══ Records for this exercise
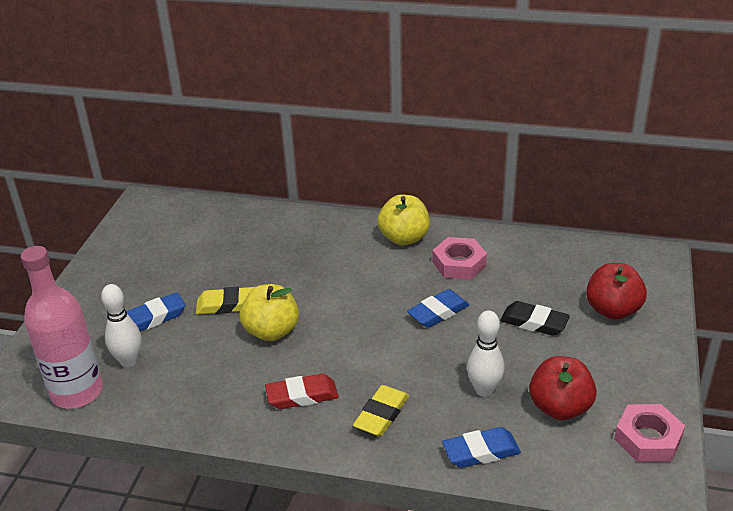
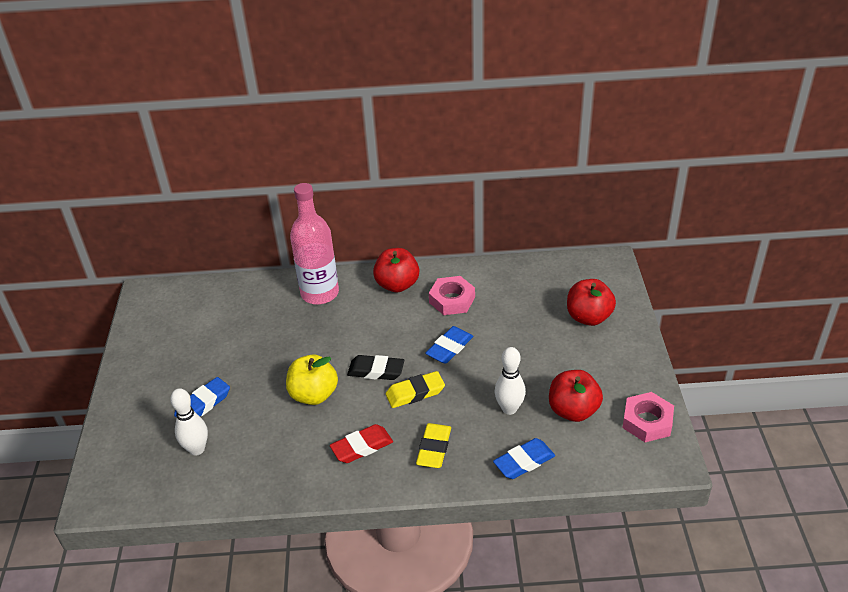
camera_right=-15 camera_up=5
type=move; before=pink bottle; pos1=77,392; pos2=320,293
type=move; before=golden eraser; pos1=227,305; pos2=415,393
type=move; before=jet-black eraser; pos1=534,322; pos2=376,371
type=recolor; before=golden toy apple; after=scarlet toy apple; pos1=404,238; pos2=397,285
════
*Task instructions:* Each line in the data that holds the string "before" needs to be copied.

*Solution below:*
type=move; before=pink bottle; pos1=77,392; pos2=320,293
type=move; before=golden eraser; pos1=227,305; pos2=415,393
type=move; before=jet-black eraser; pos1=534,322; pos2=376,371
type=recolor; before=golden toy apple; after=scarlet toy apple; pos1=404,238; pos2=397,285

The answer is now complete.